== What is being asked ==
How many lines of the listing below hold the word "white"? Answer with the number alone.

== Supplied records ==
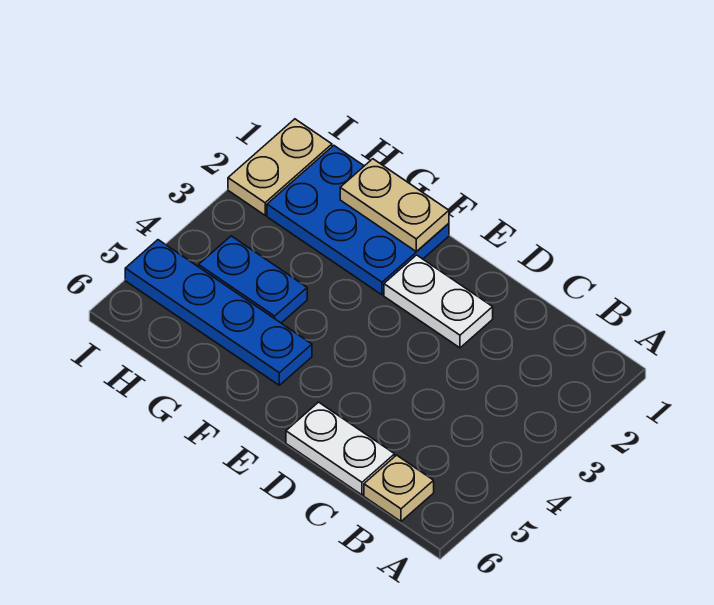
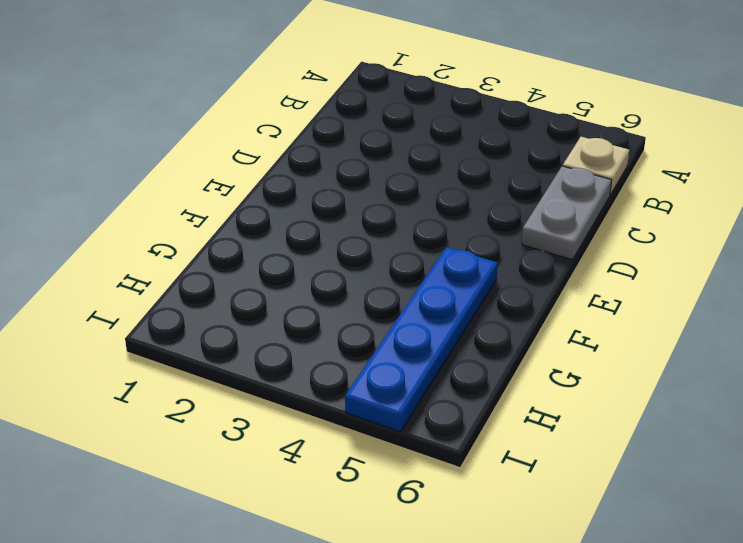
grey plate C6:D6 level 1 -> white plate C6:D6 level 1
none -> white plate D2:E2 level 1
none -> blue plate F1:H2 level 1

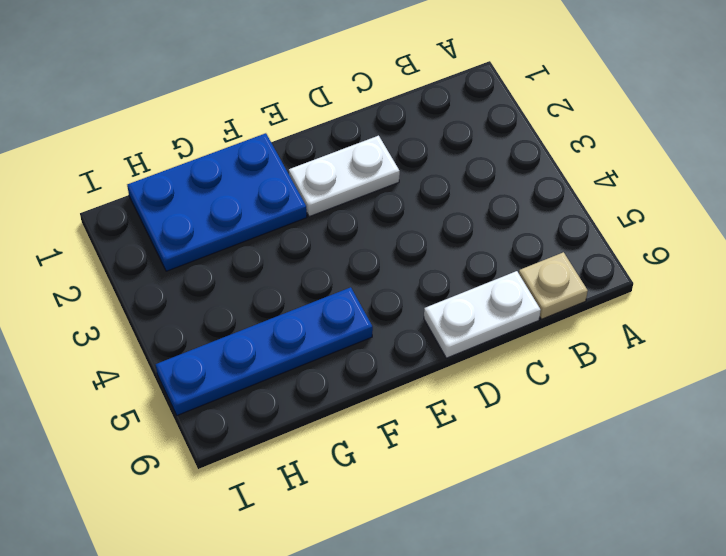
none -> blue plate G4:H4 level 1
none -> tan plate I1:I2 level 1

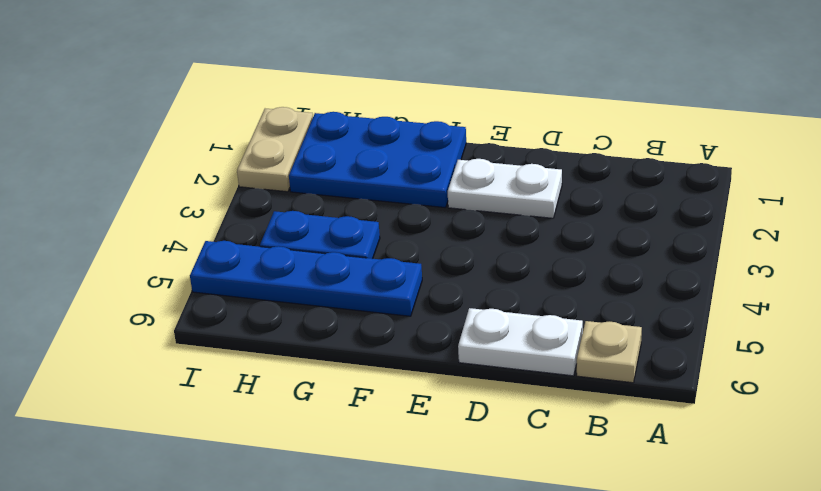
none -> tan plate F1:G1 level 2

== Task output ==
2